> What is required: Return the lines of the material below exactly, beginning with the line that has "Someone swapped the seau" in it and finishing with the line that has "Someone put down the voiture" in it. Leave all pictures aside.

* * *

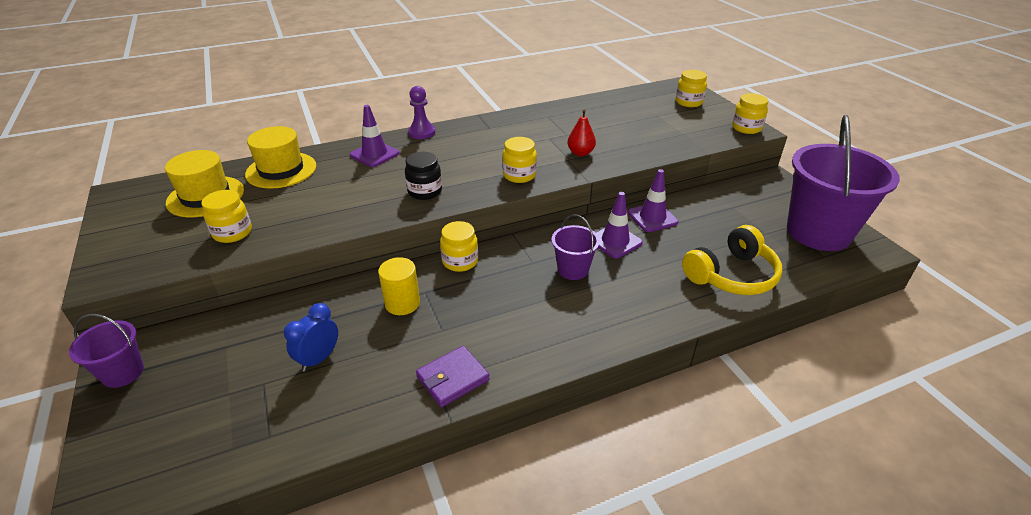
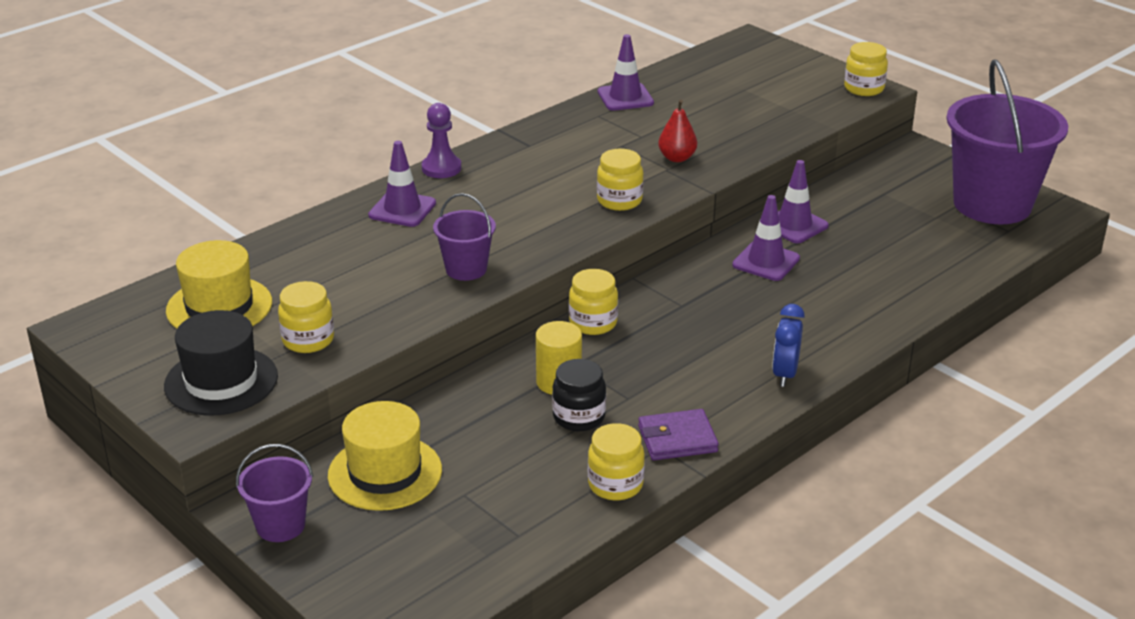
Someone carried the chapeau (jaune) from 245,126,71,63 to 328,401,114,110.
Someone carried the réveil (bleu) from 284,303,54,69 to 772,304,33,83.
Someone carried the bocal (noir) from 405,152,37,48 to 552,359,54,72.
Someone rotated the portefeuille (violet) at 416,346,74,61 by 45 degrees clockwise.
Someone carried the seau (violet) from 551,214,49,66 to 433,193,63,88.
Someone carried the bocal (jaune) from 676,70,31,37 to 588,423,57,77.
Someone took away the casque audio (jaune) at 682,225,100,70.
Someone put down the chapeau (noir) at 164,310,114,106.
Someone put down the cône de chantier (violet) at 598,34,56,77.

* * *

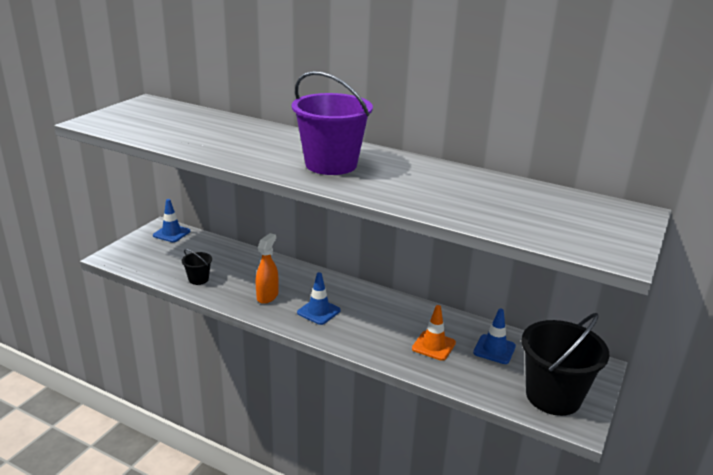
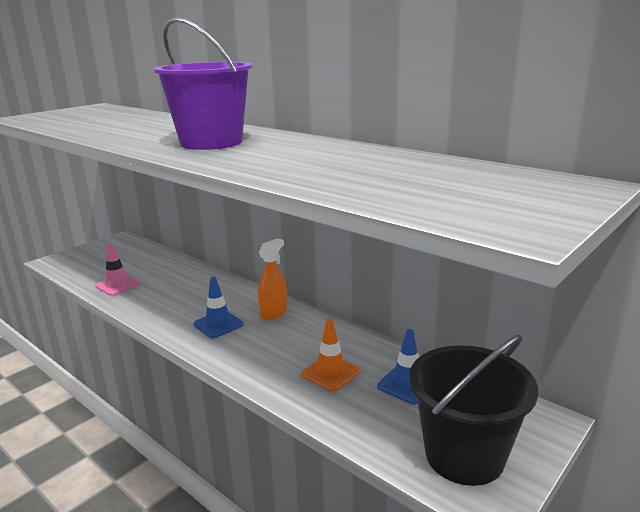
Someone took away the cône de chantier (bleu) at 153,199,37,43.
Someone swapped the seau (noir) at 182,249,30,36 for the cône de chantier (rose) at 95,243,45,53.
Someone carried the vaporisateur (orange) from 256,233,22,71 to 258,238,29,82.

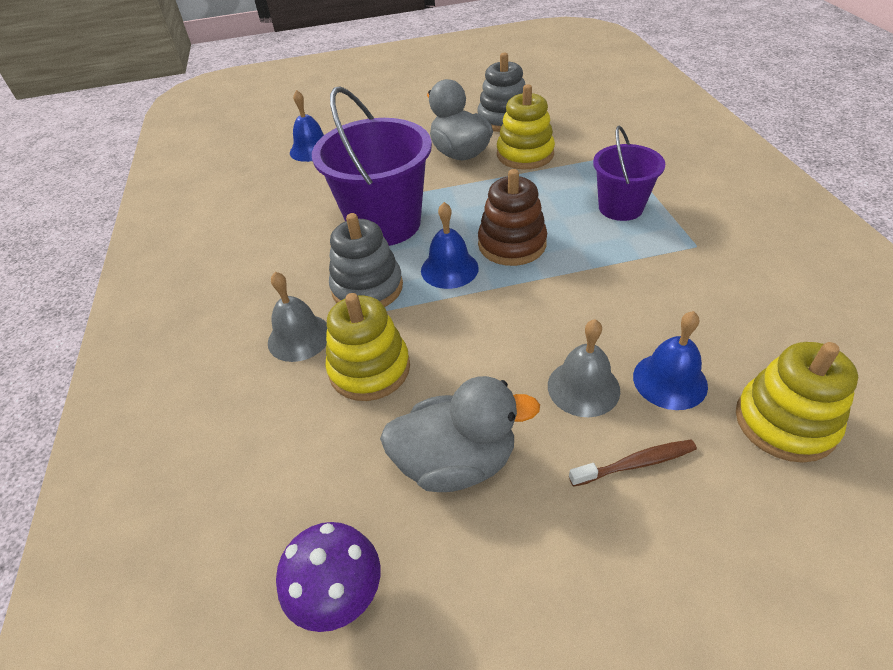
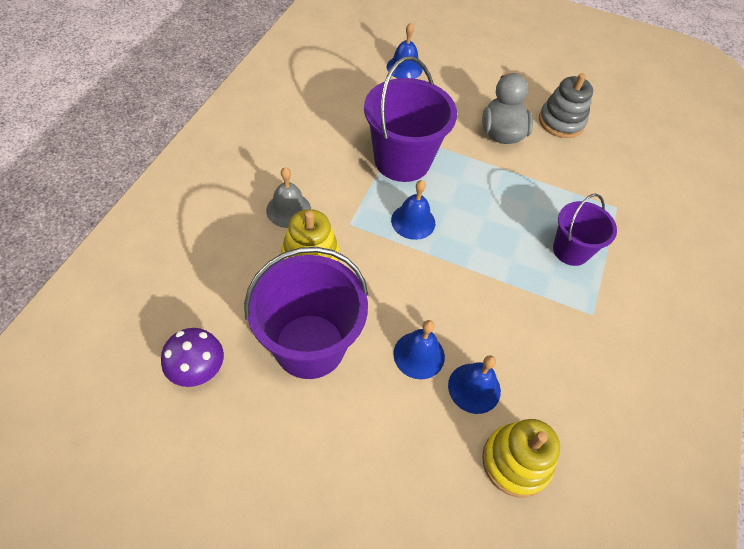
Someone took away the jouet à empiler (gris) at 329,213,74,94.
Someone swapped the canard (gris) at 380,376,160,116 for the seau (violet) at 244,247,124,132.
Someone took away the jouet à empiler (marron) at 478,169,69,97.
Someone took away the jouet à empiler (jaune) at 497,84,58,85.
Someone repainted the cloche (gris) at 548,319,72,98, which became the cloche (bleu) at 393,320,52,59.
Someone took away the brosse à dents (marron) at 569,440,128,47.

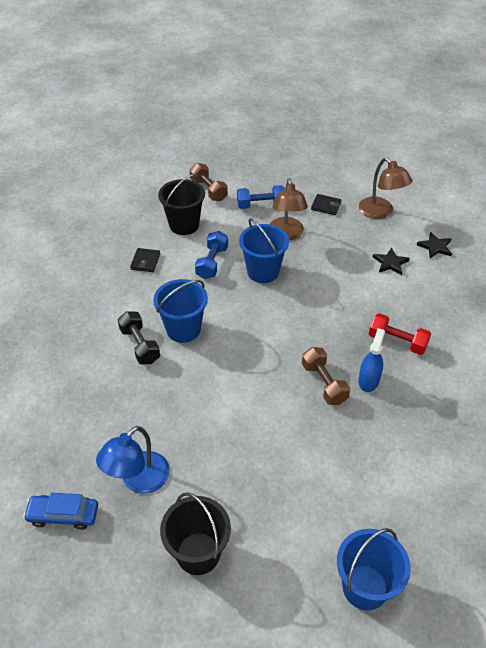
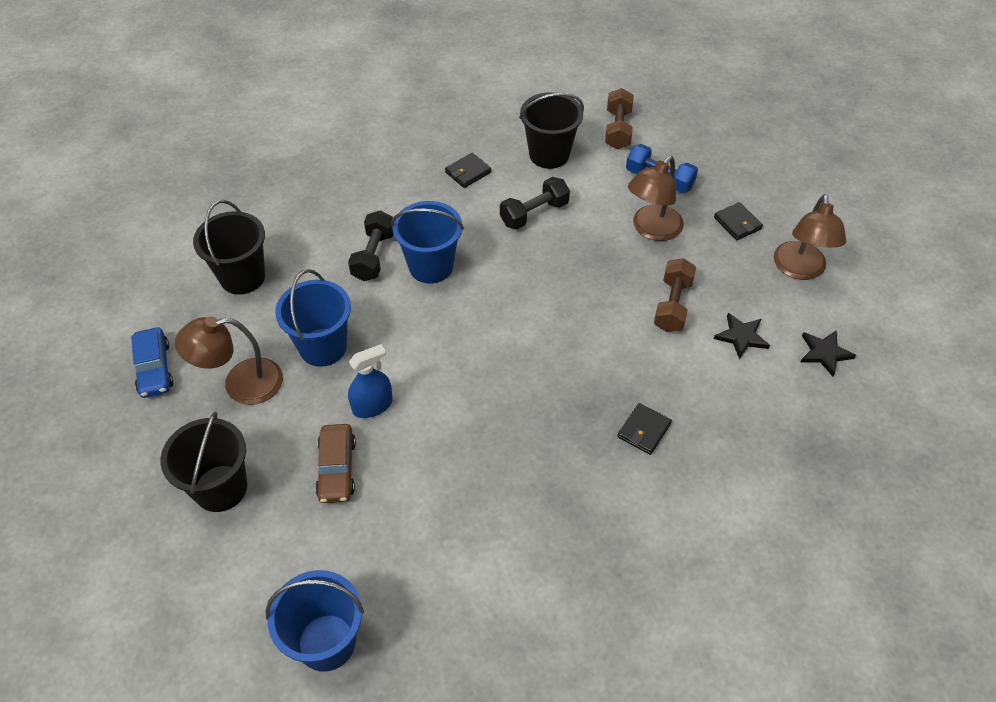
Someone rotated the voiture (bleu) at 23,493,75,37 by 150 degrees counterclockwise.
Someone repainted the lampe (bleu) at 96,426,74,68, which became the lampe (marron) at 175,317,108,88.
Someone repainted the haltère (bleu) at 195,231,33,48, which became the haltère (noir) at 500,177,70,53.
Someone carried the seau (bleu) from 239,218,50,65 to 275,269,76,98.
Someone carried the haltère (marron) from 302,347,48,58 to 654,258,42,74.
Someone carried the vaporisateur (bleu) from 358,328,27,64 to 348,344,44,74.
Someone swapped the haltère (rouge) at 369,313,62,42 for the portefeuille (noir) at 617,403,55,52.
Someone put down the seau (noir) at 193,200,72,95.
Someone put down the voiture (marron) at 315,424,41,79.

* * *

> Solution:
Someone swapped the seau (noir) at 182,249,30,36 for the cône de chantier (rose) at 95,243,45,53.
Someone carried the vaporisateur (orange) from 256,233,22,71 to 258,238,29,82.

Someone took away the jouet à empiler (gris) at 329,213,74,94.
Someone swapped the canard (gris) at 380,376,160,116 for the seau (violet) at 244,247,124,132.
Someone took away the jouet à empiler (marron) at 478,169,69,97.
Someone took away the jouet à empiler (jaune) at 497,84,58,85.
Someone repainted the cloche (gris) at 548,319,72,98, which became the cloche (bleu) at 393,320,52,59.
Someone took away the brosse à dents (marron) at 569,440,128,47.

Someone rotated the voiture (bleu) at 23,493,75,37 by 150 degrees counterclockwise.
Someone repainted the lampe (bleu) at 96,426,74,68, which became the lampe (marron) at 175,317,108,88.
Someone repainted the haltère (bleu) at 195,231,33,48, which became the haltère (noir) at 500,177,70,53.
Someone carried the seau (bleu) from 239,218,50,65 to 275,269,76,98.
Someone carried the haltère (marron) from 302,347,48,58 to 654,258,42,74.
Someone carried the vaporisateur (bleu) from 358,328,27,64 to 348,344,44,74.
Someone swapped the haltère (rouge) at 369,313,62,42 for the portefeuille (noir) at 617,403,55,52.
Someone put down the seau (noir) at 193,200,72,95.
Someone put down the voiture (marron) at 315,424,41,79.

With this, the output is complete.